## What you should do
Could you please retype all of the records exactly, skipping any pictures?

## Material for the task
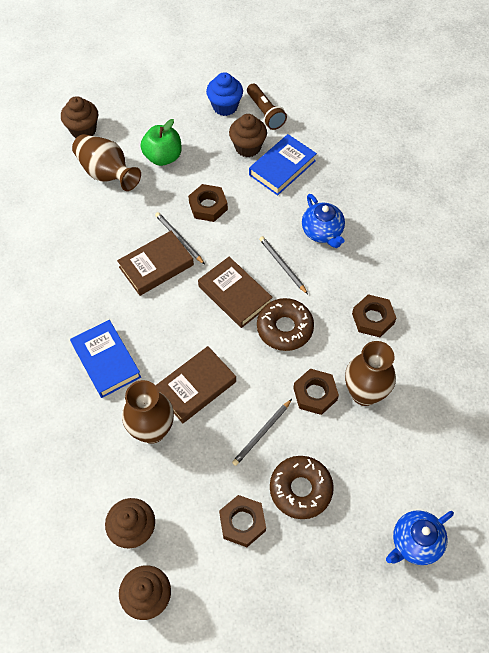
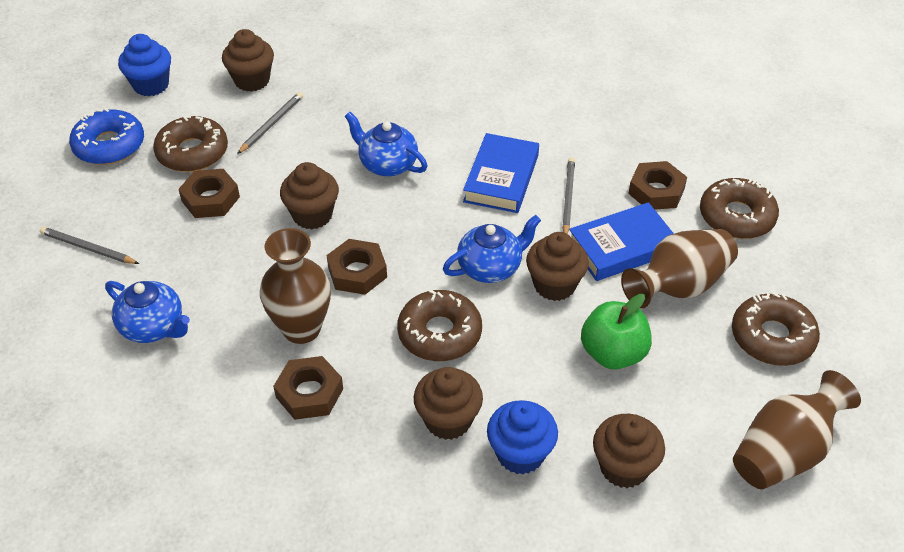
blue cupcake: 1 -> 2
blue donut: 0 -> 1
blue teapot: 2 -> 3
brown book: 3 -> 0
brown cupcake: 4 -> 5
brown donut: 2 -> 4
brown flashlight: 1 -> 0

## Written answer
blue cupcake: 1 -> 2
blue donut: 0 -> 1
blue teapot: 2 -> 3
brown book: 3 -> 0
brown cupcake: 4 -> 5
brown donut: 2 -> 4
brown flashlight: 1 -> 0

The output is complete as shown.